Stored items:
┄┄┄┄┄┄
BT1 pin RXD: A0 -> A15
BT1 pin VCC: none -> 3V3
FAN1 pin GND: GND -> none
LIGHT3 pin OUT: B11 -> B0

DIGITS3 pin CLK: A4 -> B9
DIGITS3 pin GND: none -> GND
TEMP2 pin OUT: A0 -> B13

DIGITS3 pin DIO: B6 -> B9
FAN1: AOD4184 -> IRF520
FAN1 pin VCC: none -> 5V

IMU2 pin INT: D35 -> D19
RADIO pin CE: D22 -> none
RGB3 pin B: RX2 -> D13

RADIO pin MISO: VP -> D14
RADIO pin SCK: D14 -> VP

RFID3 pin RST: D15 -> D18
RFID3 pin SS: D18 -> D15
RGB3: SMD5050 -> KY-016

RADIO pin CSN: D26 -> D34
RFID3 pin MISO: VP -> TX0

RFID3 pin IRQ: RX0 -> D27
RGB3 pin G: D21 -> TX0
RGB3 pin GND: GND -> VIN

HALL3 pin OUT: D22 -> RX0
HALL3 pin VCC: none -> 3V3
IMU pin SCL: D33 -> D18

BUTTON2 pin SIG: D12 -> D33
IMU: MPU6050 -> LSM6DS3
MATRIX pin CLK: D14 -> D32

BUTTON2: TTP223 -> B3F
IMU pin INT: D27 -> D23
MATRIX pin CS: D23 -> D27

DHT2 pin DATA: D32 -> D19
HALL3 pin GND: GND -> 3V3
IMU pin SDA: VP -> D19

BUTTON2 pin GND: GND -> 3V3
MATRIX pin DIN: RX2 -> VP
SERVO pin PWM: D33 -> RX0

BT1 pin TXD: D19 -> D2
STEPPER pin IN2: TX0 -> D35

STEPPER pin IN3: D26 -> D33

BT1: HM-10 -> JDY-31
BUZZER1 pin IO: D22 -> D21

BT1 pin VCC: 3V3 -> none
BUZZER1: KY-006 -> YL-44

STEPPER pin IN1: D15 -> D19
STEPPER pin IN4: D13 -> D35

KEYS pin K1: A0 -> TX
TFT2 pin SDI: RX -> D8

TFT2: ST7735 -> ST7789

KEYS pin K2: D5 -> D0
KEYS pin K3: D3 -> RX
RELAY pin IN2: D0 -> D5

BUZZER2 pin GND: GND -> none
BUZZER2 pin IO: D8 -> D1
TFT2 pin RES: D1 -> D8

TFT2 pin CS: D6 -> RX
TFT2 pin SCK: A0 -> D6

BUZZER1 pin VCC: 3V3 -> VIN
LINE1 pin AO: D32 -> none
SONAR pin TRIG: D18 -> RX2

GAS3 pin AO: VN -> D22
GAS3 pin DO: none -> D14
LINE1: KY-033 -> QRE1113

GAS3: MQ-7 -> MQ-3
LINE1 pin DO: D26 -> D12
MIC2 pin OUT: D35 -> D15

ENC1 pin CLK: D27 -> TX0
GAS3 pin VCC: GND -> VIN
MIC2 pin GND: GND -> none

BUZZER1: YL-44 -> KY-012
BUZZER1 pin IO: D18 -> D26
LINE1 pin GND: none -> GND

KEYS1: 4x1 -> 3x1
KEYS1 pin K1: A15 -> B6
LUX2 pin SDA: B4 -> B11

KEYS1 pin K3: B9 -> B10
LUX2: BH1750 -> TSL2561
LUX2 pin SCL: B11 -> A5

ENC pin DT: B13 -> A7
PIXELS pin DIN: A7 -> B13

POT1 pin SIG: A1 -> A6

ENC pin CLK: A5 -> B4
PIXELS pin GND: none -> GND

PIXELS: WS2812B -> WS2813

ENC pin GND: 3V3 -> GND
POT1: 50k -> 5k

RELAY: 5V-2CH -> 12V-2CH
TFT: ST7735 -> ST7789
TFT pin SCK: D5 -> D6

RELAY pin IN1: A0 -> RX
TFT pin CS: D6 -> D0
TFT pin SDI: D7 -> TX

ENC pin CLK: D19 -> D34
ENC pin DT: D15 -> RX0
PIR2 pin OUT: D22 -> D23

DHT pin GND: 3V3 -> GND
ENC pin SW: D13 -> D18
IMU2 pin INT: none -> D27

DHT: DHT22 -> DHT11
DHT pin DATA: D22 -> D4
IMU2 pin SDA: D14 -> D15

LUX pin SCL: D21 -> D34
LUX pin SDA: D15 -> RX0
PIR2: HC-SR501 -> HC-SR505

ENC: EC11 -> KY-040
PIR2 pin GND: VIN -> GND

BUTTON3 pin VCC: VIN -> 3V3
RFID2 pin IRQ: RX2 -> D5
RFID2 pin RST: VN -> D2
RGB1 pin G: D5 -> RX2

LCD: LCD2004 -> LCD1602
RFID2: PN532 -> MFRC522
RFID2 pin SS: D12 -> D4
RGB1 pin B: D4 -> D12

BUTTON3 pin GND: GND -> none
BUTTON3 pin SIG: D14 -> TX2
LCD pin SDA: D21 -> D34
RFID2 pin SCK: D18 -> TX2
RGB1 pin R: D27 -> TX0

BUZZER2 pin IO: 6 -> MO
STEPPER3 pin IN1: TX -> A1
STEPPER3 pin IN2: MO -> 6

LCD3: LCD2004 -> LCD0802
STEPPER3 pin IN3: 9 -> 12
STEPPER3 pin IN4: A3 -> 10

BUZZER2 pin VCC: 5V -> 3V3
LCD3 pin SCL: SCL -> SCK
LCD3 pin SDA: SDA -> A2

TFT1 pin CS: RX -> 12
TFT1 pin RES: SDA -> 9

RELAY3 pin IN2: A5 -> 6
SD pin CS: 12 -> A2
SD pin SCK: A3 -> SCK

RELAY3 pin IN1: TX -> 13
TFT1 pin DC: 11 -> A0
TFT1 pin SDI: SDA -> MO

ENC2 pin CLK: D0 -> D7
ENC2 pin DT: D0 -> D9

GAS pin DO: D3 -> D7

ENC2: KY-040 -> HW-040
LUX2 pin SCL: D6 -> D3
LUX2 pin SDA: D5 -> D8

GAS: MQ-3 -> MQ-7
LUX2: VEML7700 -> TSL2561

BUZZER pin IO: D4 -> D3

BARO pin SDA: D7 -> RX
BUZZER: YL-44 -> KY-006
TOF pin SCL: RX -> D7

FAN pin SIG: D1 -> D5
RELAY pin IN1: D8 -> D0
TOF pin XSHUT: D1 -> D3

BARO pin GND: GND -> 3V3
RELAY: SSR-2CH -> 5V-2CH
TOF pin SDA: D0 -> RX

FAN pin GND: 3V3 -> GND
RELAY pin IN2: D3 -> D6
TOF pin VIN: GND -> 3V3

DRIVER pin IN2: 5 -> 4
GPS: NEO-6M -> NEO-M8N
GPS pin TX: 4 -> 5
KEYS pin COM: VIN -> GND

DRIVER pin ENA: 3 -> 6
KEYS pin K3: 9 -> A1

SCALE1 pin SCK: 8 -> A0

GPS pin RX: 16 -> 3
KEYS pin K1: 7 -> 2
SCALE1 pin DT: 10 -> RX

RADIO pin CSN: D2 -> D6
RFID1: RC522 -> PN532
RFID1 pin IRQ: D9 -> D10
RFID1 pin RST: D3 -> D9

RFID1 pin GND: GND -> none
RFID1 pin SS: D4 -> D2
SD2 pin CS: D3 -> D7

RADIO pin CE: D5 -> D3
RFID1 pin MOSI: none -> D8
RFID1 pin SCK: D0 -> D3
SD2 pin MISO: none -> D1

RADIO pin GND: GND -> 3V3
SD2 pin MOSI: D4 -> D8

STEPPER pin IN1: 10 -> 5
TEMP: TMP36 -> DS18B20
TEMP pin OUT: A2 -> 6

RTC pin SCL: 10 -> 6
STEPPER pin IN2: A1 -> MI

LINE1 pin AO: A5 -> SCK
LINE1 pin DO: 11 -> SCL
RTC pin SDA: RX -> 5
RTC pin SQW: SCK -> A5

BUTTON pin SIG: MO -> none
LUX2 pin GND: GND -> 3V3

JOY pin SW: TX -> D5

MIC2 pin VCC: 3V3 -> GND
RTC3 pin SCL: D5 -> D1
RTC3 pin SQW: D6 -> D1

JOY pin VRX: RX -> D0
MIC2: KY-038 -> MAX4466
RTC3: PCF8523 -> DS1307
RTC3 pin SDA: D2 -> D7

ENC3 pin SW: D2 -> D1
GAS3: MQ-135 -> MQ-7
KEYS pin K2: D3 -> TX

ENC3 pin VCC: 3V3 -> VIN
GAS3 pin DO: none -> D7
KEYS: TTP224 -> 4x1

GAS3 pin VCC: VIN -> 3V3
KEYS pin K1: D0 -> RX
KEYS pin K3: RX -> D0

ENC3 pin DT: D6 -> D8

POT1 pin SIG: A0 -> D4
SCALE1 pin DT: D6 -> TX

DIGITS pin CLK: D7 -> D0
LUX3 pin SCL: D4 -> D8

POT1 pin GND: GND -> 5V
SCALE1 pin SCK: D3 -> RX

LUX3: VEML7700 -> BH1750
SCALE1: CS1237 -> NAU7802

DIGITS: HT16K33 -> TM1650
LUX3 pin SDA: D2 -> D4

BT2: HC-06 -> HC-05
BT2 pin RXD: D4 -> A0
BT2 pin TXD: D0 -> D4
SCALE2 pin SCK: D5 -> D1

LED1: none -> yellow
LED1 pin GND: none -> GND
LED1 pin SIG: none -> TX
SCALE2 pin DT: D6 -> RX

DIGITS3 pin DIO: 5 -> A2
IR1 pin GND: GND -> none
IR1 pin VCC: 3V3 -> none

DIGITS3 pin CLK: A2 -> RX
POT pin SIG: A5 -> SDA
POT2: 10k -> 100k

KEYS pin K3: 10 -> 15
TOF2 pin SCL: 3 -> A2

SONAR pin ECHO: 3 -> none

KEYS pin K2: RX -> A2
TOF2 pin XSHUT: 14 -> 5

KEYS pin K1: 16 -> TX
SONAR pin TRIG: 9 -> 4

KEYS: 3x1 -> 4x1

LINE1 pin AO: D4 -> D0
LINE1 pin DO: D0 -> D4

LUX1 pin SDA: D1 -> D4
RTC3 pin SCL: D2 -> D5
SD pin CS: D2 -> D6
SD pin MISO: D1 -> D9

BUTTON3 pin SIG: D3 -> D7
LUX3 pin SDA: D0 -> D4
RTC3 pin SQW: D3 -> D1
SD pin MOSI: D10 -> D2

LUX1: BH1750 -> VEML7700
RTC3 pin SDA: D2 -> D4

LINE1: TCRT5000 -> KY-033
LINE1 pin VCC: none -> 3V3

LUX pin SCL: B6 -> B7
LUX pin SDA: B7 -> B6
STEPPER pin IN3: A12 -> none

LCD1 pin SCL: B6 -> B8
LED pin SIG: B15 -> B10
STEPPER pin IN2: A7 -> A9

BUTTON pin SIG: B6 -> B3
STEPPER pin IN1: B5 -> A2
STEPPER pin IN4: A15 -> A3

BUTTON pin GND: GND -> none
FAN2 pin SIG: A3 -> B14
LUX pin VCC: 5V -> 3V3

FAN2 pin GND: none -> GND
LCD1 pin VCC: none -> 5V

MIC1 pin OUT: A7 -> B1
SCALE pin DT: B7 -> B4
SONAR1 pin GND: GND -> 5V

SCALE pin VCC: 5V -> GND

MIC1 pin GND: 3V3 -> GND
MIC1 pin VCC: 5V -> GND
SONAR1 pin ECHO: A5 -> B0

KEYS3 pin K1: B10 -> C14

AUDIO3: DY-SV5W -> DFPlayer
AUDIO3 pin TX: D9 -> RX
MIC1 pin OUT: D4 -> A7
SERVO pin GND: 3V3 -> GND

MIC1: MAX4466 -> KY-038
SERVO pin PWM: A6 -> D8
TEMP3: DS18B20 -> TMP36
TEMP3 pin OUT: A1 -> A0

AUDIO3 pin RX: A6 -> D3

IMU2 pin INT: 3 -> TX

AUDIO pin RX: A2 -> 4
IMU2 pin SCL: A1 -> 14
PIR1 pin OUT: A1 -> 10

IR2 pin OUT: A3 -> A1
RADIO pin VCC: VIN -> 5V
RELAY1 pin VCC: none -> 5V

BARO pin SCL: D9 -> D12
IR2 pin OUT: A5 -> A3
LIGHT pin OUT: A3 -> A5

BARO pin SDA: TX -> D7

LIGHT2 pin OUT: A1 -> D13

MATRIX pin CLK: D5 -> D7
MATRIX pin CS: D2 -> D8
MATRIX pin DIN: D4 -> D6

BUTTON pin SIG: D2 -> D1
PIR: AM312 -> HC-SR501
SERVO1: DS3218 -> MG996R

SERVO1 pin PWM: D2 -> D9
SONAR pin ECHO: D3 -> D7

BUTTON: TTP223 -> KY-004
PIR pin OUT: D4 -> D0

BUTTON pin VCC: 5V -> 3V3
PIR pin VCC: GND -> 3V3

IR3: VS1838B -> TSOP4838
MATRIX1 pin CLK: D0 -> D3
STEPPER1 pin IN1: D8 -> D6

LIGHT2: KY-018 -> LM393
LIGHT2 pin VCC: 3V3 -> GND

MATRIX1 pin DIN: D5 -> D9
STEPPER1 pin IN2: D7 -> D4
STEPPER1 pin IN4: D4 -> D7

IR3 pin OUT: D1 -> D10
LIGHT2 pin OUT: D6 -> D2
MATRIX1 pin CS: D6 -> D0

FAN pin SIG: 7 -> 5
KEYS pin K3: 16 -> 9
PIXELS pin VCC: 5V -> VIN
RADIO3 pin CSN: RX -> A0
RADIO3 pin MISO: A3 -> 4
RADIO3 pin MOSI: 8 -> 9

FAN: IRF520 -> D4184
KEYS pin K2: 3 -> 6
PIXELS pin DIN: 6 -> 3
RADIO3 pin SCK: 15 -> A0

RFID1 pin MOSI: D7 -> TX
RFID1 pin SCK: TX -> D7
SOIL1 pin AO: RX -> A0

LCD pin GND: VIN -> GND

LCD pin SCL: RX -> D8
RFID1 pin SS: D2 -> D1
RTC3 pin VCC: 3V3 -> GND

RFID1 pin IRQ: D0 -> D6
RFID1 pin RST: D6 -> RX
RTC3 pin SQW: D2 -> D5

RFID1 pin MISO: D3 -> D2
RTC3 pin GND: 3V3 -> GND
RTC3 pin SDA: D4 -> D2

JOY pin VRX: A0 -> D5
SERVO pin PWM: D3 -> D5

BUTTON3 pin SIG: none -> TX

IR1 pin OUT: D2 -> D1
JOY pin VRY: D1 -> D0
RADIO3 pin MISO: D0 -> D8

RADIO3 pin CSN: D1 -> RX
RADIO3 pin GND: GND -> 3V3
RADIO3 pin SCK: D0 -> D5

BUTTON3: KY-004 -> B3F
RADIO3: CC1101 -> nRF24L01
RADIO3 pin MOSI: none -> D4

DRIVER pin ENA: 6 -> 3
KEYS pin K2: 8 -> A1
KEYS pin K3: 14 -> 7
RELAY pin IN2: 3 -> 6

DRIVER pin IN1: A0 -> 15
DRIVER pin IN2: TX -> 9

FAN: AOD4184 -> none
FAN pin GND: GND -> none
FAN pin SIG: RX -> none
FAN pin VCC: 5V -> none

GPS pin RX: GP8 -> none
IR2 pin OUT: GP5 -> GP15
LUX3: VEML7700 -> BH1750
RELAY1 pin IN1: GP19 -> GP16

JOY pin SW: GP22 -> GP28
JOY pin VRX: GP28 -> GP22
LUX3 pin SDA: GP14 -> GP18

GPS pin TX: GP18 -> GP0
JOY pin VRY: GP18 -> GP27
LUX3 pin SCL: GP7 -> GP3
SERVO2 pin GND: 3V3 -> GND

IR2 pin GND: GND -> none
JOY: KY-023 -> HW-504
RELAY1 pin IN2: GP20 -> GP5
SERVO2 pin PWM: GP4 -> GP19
┄┄┄┄┄┄
Within the records, on how many lines does the word "PIXELS" appear? Provide the number alone.

Your solution: 5